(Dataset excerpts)
*** Block opens ***

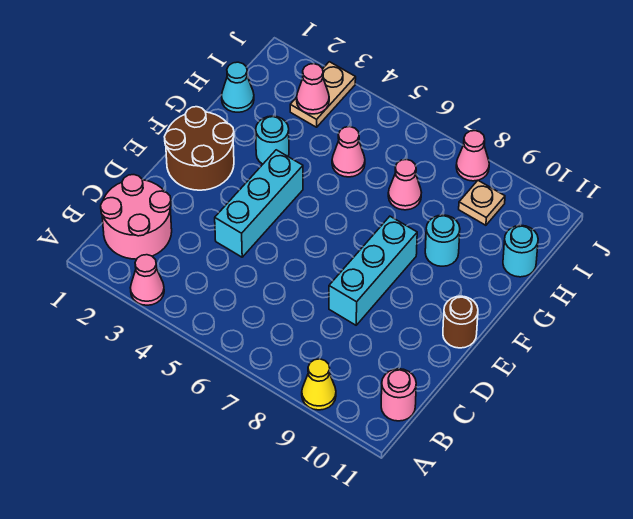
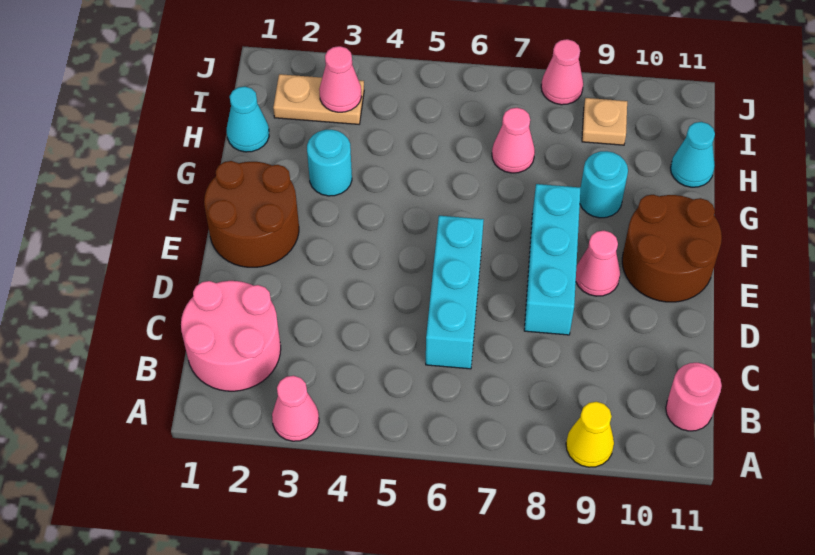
cyan brick D4:F4 level 1 -> cyan brick C6:E6 level 1
brown round brick E11 level 1 -> brown round brick E10:F11 level 1
pink cone H5 level 1 -> pink cone E9 level 1
cyan round brick H11 level 1 -> cyan cone H11 level 1
tan plate I3:J3 level 1 -> tan plate I2:I3 level 1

*** Block closes ***

*Brief:* Would you please restate the records word for word, excluding any images?

*Result of this exercise:*
cyan brick D4:F4 level 1 -> cyan brick C6:E6 level 1
brown round brick E11 level 1 -> brown round brick E10:F11 level 1
pink cone H5 level 1 -> pink cone E9 level 1
cyan round brick H11 level 1 -> cyan cone H11 level 1
tan plate I3:J3 level 1 -> tan plate I2:I3 level 1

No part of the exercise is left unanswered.